**Aim of the task**
Pull each line containing "turquoise" from the data.

**Data for review**
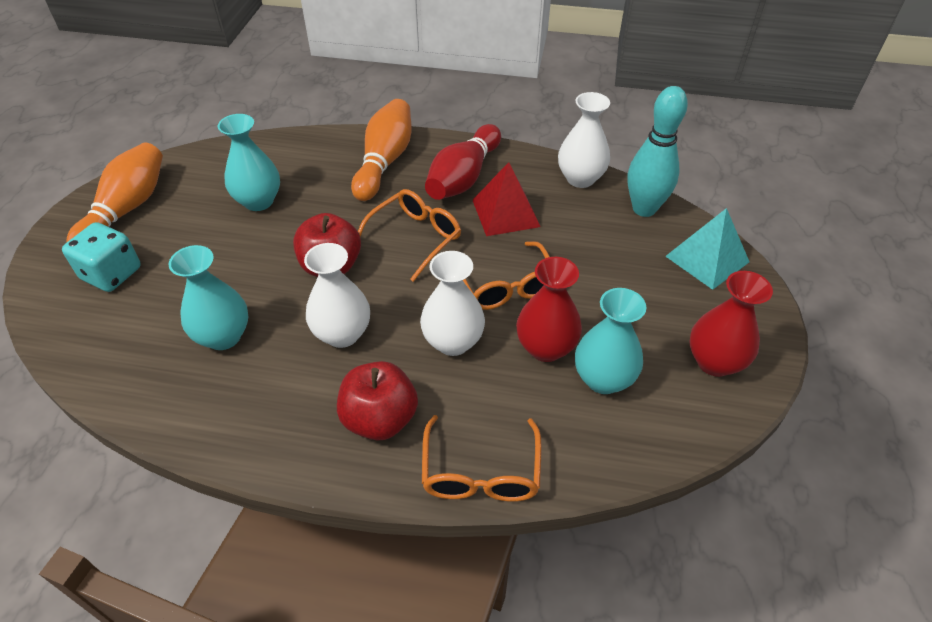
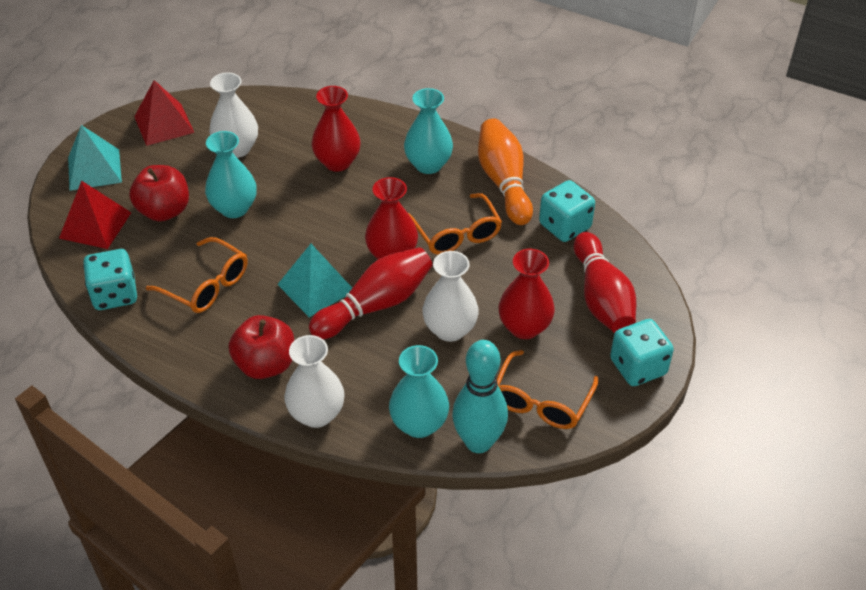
orange bowling pin: 2 -> 1
red bowling pin: 1 -> 2
red pyramid: 1 -> 2
red vase: 2 -> 3
turquoise dice: 1 -> 3
turquoise pyramid: 1 -> 2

**Solution**
turquoise dice: 1 -> 3
turquoise pyramid: 1 -> 2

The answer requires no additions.